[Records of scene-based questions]
#####
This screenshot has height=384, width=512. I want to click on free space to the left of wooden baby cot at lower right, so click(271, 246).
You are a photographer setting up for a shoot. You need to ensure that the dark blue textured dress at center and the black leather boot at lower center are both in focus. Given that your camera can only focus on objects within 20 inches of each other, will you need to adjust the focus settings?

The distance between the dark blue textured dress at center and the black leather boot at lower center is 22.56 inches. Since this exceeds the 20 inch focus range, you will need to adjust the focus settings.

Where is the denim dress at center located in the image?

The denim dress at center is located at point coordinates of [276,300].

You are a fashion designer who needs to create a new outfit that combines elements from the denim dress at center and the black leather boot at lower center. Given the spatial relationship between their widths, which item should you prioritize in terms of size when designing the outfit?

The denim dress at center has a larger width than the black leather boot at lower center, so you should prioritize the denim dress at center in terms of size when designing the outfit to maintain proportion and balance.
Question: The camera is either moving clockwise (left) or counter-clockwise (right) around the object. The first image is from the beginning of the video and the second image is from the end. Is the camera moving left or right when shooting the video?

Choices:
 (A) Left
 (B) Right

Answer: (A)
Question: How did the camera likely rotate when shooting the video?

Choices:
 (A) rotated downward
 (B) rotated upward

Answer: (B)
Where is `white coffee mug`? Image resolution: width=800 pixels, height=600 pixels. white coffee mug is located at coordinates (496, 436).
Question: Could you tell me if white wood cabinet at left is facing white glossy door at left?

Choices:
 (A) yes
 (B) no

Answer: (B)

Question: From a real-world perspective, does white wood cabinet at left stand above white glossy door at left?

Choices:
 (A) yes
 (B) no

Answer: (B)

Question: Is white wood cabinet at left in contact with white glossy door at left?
#####
• **WRITTEN TASK**
Copy out every line of the records above word for word, from the first to the last.

• **IN RESPONSE**
This screenshot has height=384, width=512. I want to click on free space to the left of wooden baby cot at lower right, so click(271, 246).
You are a photographer setting up for a shoot. You need to ensure that the dark blue textured dress at center and the black leather boot at lower center are both in focus. Given that your camera can only focus on objects within 20 inches of each other, will you need to adjust the focus settings?

The distance between the dark blue textured dress at center and the black leather boot at lower center is 22.56 inches. Since this exceeds the 20 inch focus range, you will need to adjust the focus settings.

Where is the denim dress at center located in the image?

The denim dress at center is located at point coordinates of [276,300].

You are a fashion designer who needs to create a new outfit that combines elements from the denim dress at center and the black leather boot at lower center. Given the spatial relationship between their widths, which item should you prioritize in terms of size when designing the outfit?

The denim dress at center has a larger width than the black leather boot at lower center, so you should prioritize the denim dress at center in terms of size when designing the outfit to maintain proportion and balance.
Question: The camera is either moving clockwise (left) or counter-clockwise (right) around the object. The first image is from the beginning of the video and the second image is from the end. Is the camera moving left or right when shooting the video?

Choices:
 (A) Left
 (B) Right

Answer: (A)
Question: How did the camera likely rotate when shooting the video?

Choices:
 (A) rotated downward
 (B) rotated upward

Answer: (B)
Where is `white coffee mug`? Image resolution: width=800 pixels, height=600 pixels. white coffee mug is located at coordinates (496, 436).
Question: Could you tell me if white wood cabinet at left is facing white glossy door at left?

Choices:
 (A) yes
 (B) no

Answer: (B)

Question: From a real-world perspective, does white wood cabinet at left stand above white glossy door at left?

Choices:
 (A) yes
 (B) no

Answer: (B)

Question: Is white wood cabinet at left in contact with white glossy door at left?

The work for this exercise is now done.